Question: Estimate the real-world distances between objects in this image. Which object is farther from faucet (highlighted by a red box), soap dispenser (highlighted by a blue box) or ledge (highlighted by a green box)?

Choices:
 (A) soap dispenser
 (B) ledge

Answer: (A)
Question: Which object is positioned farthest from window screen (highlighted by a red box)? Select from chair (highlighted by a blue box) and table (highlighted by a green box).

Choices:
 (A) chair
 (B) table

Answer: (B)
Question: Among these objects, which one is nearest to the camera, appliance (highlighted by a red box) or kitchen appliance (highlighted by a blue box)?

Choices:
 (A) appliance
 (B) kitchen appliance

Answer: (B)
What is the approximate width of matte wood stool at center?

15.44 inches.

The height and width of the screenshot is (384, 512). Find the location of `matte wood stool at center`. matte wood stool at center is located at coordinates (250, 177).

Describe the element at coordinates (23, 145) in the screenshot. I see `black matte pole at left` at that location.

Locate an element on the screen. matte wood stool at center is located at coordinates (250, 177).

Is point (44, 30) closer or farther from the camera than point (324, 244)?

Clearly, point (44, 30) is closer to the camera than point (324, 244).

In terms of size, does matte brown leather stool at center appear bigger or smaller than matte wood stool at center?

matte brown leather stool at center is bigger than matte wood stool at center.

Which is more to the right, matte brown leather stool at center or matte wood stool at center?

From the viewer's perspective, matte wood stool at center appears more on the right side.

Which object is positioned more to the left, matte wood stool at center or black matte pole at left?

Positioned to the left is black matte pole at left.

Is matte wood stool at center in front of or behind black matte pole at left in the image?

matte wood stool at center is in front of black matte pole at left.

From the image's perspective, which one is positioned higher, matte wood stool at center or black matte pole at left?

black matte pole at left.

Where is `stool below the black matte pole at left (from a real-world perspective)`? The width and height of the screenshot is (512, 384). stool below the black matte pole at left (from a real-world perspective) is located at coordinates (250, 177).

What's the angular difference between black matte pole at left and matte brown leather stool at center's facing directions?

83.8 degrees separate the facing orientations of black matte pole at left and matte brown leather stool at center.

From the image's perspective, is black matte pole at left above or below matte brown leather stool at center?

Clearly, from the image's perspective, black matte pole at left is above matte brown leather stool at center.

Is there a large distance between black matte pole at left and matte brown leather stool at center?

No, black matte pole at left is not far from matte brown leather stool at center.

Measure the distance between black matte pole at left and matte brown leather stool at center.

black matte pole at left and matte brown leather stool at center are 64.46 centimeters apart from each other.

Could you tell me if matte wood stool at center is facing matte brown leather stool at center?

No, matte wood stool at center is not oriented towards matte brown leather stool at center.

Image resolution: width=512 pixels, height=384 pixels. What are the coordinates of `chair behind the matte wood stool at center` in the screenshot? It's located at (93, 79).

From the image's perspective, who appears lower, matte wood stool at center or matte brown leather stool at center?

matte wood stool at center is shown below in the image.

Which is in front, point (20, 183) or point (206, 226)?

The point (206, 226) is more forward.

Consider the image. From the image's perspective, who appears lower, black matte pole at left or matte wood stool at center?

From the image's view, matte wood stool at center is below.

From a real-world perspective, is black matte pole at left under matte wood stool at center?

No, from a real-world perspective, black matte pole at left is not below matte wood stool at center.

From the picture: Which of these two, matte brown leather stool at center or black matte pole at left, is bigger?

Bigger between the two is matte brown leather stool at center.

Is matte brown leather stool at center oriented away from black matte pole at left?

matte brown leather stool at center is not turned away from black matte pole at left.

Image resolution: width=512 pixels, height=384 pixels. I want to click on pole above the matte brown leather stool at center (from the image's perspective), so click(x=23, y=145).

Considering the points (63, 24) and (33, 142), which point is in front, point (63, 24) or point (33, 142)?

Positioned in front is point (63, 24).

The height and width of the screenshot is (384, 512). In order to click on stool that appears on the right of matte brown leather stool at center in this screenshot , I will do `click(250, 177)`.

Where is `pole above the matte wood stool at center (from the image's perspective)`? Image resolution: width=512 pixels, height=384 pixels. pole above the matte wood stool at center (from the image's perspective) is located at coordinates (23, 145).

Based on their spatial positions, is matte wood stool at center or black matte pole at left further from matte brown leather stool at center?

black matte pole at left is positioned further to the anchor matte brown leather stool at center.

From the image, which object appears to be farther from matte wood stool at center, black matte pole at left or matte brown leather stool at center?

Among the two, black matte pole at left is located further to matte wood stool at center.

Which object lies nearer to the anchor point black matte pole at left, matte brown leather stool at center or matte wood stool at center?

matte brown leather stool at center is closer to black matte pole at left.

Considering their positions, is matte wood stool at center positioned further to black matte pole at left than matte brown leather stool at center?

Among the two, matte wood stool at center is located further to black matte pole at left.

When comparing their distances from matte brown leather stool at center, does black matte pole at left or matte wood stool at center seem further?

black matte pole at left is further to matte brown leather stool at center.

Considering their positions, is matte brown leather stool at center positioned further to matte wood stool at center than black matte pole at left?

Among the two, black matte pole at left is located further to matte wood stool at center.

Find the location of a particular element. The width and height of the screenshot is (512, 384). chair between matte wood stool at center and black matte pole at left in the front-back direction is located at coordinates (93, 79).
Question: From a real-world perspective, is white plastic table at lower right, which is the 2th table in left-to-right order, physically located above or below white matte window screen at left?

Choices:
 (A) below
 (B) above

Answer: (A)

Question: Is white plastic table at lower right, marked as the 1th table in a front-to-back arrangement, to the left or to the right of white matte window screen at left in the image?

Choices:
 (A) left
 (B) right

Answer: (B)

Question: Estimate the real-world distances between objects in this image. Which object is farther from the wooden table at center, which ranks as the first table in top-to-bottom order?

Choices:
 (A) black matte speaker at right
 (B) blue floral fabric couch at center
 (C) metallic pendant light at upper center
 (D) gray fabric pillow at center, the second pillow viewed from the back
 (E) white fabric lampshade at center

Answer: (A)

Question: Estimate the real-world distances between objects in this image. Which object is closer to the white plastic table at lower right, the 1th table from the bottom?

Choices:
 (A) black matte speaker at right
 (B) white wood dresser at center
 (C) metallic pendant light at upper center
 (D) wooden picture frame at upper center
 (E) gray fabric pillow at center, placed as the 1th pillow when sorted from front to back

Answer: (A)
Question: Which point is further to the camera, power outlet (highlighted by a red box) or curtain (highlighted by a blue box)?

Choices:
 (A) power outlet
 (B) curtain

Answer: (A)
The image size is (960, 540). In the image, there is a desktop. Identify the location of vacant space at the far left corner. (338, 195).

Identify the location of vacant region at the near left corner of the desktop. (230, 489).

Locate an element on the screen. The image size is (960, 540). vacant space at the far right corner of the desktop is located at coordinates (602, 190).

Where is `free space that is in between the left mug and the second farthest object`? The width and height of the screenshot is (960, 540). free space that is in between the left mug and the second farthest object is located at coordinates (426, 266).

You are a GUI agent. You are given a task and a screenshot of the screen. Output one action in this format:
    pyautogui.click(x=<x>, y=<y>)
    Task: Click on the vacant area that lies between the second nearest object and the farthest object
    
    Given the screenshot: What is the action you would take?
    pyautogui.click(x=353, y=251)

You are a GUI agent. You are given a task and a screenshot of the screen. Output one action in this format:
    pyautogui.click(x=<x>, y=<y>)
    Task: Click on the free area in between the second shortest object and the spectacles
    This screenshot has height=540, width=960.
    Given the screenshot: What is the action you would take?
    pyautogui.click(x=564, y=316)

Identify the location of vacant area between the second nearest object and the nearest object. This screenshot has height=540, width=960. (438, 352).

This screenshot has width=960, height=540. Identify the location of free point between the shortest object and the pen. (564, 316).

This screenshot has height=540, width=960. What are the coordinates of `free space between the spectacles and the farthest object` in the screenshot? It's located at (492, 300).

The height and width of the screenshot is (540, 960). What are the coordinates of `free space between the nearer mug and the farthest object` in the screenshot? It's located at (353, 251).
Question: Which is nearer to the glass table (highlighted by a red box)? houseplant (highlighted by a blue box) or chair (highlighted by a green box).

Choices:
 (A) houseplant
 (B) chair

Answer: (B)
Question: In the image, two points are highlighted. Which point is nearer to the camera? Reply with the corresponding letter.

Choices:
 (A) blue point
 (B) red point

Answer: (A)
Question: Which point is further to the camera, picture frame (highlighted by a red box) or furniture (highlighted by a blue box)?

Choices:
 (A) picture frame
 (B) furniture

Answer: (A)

▬▬▬▬▬▬▬▬▬▬

PROBLEM STATEMENT →
Please put the lines above, from the very first one through the line containing "The height and width of the screenshot is (384, 512). Find" (both included), into a JSON list of strings with one string per line, leaving out blank lines.

OUTPUT BELOW →
[
  "Question: Estimate the real-world distances between objects in this image. Which object is farther from faucet (highlighted by a red box), soap dispenser (highlighted by a blue box) or ledge (highlighted by a green box)?",
  "Choices:",
  " (A) soap dispenser",
  " (B) ledge",
  "Answer: (A)",
  "Question: Which object is positioned farthest from window screen (highlighted by a red box)? Select from chair (highlighted by a blue box) and table (highlighted by a green box).",
  "Choices:",
  " (A) chair",
  " (B) table",
  "Answer: (B)",
  "Question: Among these objects, which one is nearest to the camera, appliance (highlighted by a red box) or kitchen appliance (highlighted by a blue box)?",
  "Choices:",
  " (A) appliance",
  " (B) kitchen appliance",
  "Answer: (B)",
  "What is the approximate width of matte wood stool at center?",
  "15.44 inches.",
  "The height and width of the screenshot is (384, 512). Find the location of `matte wood stool at center`. matte wood stool at center is located at coordinates (250, 177)."
]